About this task —
What you write should be an exact repeat of the lines from the one with "purple mug: 4 -> 3" through the final line below, minus the pictures.

Collected data
◇ ◇ ◇ ◇ ◇

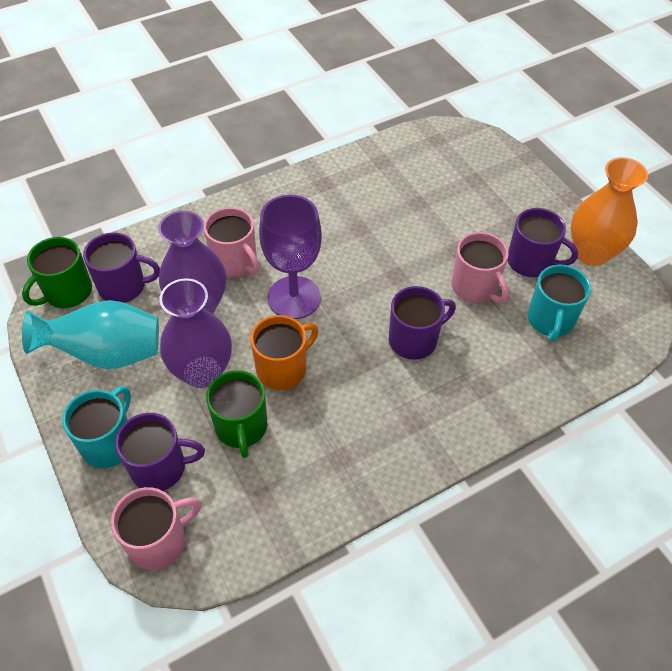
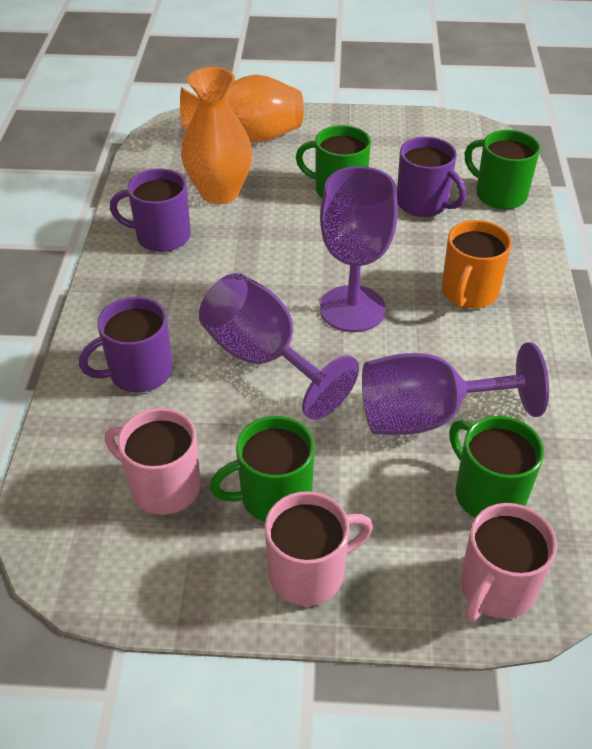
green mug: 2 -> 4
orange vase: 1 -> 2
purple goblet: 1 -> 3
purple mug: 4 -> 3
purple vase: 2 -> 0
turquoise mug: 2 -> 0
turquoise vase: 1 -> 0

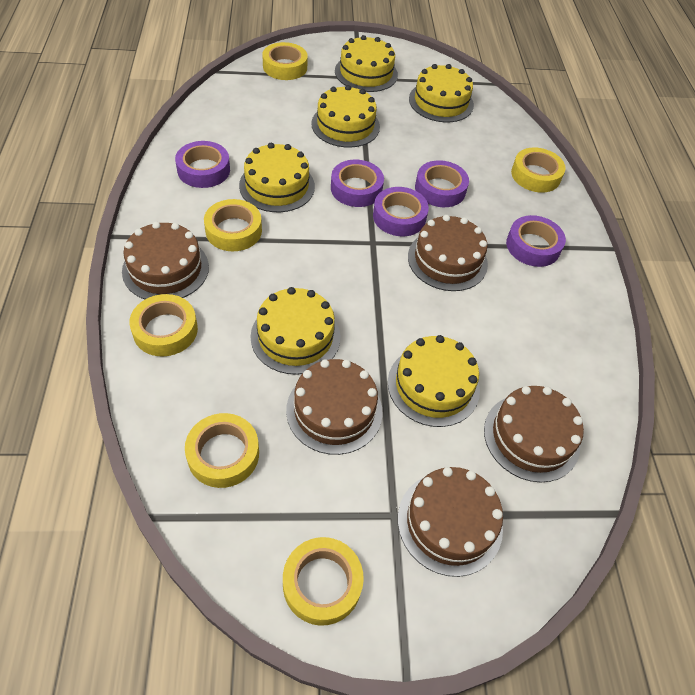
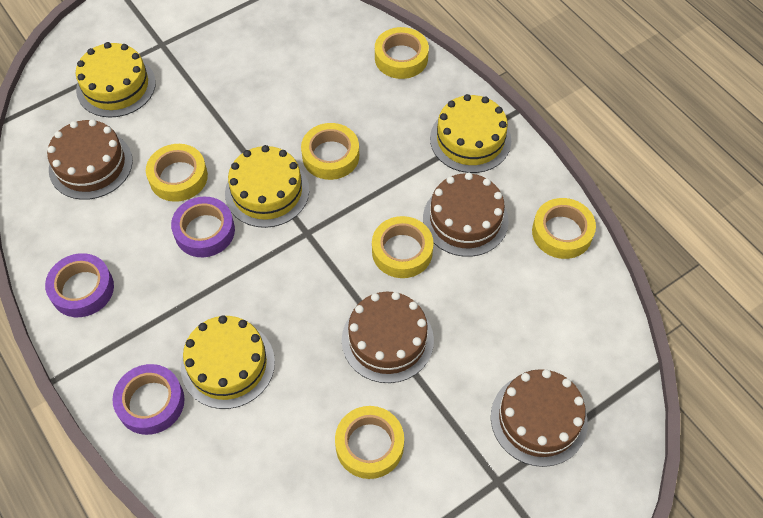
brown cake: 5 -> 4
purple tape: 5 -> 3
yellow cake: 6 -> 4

◇ ◇ ◇ ◇ ◇

Task result —
purple mug: 4 -> 3
purple vase: 2 -> 0
turquoise mug: 2 -> 0
turquoise vase: 1 -> 0

brown cake: 5 -> 4
purple tape: 5 -> 3
yellow cake: 6 -> 4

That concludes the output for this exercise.